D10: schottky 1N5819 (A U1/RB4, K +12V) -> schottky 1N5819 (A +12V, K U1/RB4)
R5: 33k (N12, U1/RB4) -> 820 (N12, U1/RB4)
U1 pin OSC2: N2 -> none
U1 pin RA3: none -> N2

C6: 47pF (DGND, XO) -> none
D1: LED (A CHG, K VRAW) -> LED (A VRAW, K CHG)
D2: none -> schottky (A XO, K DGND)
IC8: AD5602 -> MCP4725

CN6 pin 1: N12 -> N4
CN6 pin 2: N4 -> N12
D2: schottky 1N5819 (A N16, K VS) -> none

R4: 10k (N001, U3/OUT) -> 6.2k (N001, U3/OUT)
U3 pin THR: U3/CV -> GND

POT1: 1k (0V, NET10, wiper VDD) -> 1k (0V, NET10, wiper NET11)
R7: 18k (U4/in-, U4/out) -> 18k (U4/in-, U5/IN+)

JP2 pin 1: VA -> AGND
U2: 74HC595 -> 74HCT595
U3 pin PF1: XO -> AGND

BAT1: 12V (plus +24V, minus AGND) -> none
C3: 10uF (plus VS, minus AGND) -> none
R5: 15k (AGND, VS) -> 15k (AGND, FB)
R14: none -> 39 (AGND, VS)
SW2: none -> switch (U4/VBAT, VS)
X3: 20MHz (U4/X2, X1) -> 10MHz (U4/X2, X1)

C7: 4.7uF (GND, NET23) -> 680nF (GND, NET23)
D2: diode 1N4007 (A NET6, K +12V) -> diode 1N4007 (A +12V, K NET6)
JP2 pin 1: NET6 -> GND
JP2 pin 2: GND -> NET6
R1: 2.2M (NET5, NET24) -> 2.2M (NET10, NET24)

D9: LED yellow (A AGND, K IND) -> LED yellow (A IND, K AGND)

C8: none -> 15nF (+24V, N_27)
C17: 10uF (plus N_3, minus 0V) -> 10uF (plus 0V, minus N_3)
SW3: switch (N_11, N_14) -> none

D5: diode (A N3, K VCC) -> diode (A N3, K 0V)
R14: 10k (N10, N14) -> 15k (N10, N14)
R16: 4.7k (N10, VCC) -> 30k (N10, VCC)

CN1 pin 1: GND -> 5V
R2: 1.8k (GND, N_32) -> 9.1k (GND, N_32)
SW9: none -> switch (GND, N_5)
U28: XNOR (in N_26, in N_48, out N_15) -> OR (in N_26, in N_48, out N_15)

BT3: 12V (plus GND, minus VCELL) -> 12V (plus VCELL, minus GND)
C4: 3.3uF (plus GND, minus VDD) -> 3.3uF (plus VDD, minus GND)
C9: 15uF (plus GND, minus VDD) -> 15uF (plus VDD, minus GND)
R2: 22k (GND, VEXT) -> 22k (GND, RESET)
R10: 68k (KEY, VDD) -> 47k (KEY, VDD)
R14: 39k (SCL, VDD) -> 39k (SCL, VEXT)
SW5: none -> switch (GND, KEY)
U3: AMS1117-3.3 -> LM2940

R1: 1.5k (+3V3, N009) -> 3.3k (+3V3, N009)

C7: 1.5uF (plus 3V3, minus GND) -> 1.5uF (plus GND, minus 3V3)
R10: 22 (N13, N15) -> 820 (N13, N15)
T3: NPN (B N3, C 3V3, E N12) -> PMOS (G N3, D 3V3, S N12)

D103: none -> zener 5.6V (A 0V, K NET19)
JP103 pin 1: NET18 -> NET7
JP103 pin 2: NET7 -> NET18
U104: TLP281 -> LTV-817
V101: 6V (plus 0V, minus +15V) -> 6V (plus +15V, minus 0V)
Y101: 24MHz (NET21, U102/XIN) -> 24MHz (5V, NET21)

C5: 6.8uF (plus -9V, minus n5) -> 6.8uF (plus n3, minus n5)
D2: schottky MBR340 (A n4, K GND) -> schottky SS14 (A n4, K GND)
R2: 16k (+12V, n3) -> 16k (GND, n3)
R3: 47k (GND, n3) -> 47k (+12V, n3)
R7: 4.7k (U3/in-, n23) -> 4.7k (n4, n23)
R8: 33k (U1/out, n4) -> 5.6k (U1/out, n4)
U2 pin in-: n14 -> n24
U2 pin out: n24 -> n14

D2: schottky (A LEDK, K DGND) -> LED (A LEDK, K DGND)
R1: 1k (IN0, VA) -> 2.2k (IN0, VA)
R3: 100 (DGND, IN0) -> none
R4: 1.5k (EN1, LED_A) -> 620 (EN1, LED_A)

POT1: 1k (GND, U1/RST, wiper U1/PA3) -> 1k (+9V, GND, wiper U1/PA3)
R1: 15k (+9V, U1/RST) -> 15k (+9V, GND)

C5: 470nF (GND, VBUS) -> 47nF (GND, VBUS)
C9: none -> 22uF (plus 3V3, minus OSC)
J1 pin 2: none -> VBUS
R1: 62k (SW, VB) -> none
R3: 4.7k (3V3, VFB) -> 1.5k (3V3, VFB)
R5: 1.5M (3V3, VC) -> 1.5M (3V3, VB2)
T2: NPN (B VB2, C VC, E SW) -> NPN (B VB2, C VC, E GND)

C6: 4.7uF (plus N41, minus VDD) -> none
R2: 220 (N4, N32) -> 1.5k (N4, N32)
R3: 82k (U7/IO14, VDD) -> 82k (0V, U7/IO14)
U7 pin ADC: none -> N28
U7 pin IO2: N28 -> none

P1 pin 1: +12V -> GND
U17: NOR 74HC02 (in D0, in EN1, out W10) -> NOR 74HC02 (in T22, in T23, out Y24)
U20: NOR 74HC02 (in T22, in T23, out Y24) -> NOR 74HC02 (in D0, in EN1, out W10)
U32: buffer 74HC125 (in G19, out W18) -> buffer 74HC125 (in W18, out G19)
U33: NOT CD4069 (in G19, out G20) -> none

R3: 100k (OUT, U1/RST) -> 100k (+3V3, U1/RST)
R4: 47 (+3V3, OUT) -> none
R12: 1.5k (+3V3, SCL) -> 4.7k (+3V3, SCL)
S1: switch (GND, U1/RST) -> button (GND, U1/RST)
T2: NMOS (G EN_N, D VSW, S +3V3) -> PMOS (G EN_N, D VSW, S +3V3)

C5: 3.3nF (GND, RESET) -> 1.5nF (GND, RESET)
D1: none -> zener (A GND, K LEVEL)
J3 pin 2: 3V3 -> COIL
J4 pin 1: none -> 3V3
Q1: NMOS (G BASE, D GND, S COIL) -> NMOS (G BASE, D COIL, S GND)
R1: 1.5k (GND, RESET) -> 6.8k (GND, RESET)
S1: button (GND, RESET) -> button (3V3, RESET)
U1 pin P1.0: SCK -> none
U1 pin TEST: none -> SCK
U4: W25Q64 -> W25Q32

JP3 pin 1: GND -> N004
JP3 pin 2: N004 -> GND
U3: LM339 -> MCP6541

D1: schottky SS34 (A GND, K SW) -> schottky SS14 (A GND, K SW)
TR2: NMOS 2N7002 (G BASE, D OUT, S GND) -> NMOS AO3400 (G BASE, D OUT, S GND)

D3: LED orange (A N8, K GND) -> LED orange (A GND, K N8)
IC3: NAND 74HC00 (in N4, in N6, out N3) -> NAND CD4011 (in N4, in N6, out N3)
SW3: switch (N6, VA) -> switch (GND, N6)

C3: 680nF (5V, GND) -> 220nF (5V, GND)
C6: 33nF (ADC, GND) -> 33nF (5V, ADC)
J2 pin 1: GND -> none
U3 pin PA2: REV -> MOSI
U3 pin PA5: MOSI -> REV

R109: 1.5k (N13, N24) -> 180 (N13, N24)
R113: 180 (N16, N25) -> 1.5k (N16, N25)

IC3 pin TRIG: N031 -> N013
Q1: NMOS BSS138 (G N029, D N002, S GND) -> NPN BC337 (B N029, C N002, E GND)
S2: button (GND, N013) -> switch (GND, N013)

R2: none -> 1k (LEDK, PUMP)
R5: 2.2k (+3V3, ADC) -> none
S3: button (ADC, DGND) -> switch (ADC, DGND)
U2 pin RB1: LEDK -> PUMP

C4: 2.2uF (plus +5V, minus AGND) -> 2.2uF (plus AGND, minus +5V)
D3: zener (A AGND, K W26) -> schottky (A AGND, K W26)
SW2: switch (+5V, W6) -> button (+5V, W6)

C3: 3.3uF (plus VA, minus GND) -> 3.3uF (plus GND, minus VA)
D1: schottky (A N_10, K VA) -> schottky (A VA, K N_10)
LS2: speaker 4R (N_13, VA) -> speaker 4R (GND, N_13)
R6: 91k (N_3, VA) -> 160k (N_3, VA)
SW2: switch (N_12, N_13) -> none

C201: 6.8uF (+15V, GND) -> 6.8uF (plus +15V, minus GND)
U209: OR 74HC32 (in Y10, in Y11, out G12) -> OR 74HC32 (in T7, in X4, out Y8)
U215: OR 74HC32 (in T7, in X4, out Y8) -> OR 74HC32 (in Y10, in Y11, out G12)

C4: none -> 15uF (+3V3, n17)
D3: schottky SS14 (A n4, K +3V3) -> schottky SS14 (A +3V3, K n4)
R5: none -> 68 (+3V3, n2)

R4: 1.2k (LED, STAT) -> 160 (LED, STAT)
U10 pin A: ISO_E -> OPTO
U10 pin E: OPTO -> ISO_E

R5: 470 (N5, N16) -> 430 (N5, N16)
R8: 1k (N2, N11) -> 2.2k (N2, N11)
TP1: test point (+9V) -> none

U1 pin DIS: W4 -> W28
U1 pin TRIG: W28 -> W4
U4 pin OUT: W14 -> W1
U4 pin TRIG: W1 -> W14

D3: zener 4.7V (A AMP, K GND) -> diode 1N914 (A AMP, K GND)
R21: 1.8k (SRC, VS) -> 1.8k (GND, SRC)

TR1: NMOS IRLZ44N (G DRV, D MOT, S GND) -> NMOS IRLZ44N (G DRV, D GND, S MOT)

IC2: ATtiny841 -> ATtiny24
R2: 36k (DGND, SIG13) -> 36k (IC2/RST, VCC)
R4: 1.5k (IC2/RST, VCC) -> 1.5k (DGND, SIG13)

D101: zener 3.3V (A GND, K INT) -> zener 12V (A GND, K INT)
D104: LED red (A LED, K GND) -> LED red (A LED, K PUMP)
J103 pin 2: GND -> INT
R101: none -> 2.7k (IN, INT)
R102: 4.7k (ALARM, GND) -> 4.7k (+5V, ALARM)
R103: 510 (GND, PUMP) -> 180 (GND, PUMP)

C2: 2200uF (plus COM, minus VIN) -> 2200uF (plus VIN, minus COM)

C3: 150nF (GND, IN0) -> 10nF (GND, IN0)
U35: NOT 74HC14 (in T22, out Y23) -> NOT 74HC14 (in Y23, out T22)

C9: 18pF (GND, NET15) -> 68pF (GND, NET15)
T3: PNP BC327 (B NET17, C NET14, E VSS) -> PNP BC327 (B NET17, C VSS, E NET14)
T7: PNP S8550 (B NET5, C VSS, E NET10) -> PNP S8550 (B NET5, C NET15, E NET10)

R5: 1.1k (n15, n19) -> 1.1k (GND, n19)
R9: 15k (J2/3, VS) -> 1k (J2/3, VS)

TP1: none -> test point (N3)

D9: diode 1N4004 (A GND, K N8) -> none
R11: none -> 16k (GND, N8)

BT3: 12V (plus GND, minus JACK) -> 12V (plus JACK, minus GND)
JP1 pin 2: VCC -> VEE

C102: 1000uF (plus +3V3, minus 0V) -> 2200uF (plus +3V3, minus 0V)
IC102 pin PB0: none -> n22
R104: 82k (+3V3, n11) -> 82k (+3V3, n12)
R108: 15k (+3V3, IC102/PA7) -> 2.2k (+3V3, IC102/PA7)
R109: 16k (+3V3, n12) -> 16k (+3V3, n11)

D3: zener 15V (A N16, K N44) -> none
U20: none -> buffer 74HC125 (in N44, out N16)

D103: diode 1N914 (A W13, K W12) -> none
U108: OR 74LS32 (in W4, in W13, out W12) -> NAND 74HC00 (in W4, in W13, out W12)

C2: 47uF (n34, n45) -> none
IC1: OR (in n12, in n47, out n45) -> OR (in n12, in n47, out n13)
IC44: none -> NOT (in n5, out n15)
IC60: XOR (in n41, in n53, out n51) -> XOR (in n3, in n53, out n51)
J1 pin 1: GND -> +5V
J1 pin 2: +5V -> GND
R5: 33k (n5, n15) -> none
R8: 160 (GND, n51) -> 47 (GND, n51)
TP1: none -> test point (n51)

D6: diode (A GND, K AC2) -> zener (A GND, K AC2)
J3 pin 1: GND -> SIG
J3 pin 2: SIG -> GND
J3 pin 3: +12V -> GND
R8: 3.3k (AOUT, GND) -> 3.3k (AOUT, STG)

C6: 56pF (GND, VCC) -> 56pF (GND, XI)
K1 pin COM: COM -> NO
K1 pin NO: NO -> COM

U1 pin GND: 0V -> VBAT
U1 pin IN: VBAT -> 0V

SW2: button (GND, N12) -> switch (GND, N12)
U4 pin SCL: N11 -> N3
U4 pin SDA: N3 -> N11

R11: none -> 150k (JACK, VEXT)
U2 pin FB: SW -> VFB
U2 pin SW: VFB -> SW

▸ **Task brief**
Everything starting at the line containing "BT3: 12V (plus GND, minus VCELL)" and ending at the line containing "T3: NPN (B N3, C" in the records above should be repeated exactly, and only that.

▸ **Task solution**
BT3: 12V (plus GND, minus VCELL) -> 12V (plus VCELL, minus GND)
C4: 3.3uF (plus GND, minus VDD) -> 3.3uF (plus VDD, minus GND)
C9: 15uF (plus GND, minus VDD) -> 15uF (plus VDD, minus GND)
R2: 22k (GND, VEXT) -> 22k (GND, RESET)
R10: 68k (KEY, VDD) -> 47k (KEY, VDD)
R14: 39k (SCL, VDD) -> 39k (SCL, VEXT)
SW5: none -> switch (GND, KEY)
U3: AMS1117-3.3 -> LM2940

R1: 1.5k (+3V3, N009) -> 3.3k (+3V3, N009)

C7: 1.5uF (plus 3V3, minus GND) -> 1.5uF (plus GND, minus 3V3)
R10: 22 (N13, N15) -> 820 (N13, N15)
T3: NPN (B N3, C 3V3, E N12) -> PMOS (G N3, D 3V3, S N12)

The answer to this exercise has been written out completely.